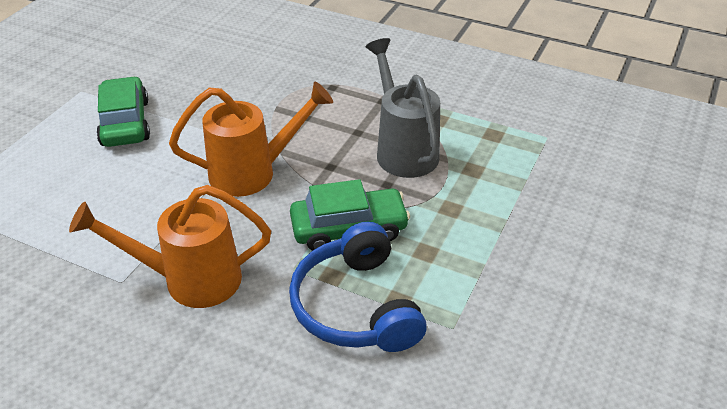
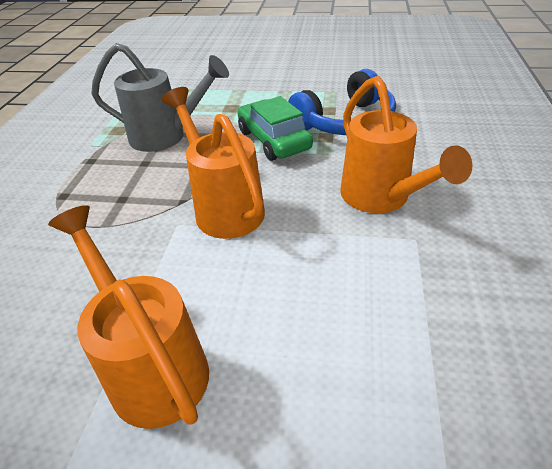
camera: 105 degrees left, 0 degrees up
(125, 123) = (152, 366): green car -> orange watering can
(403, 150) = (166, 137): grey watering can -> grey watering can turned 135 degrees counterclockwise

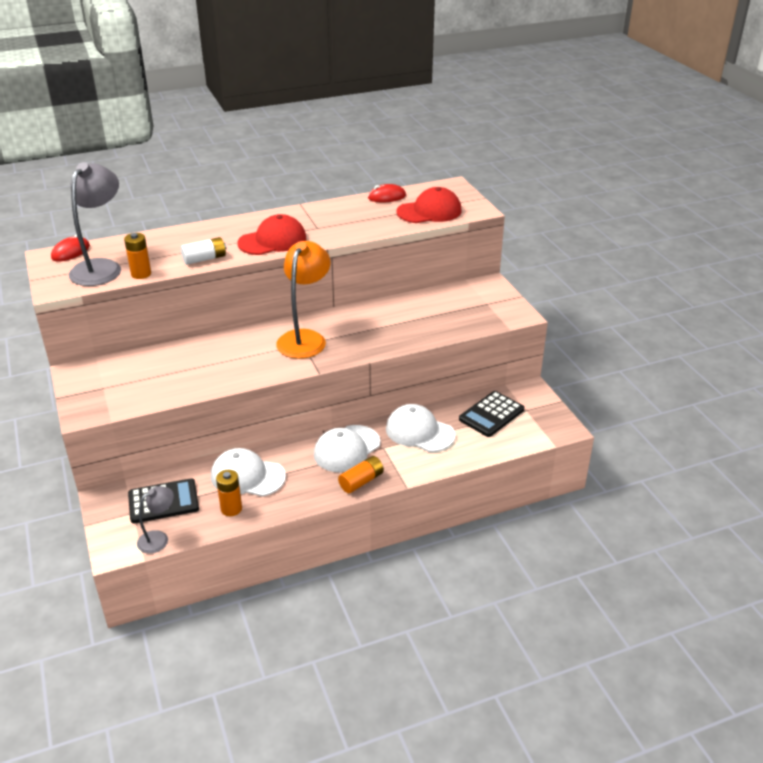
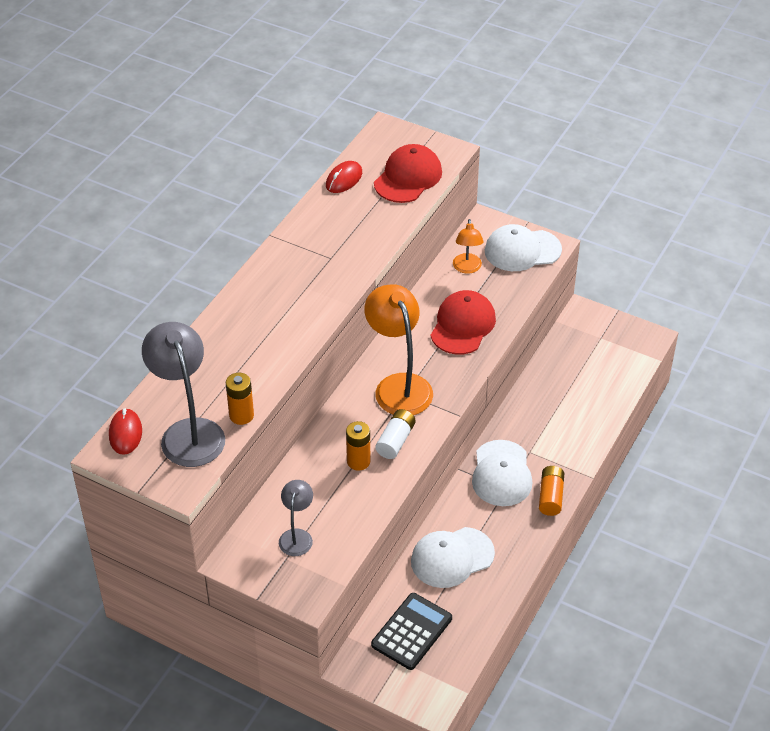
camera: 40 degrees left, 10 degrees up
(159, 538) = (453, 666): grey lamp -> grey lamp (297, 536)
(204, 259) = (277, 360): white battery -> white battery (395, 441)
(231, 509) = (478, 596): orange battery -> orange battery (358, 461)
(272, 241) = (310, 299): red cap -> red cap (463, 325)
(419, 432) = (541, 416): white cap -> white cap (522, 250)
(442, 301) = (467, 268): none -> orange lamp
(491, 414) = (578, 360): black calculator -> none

■ ■ ■ ■ ■ ■ ■

→ Work to be completed: Write out all the data exactly, minus pictures.

→ Exercise response:
camera: 105 degrees left, 0 degrees up
(125, 123) = (152, 366): green car -> orange watering can
(403, 150) = (166, 137): grey watering can -> grey watering can turned 135 degrees counterclockwise

camera: 40 degrees left, 10 degrees up
(159, 538) = (453, 666): grey lamp -> grey lamp (297, 536)
(204, 259) = (277, 360): white battery -> white battery (395, 441)
(231, 509) = (478, 596): orange battery -> orange battery (358, 461)
(272, 241) = (310, 299): red cap -> red cap (463, 325)
(419, 432) = (541, 416): white cap -> white cap (522, 250)
(442, 301) = (467, 268): none -> orange lamp
(491, 414) = (578, 360): black calculator -> none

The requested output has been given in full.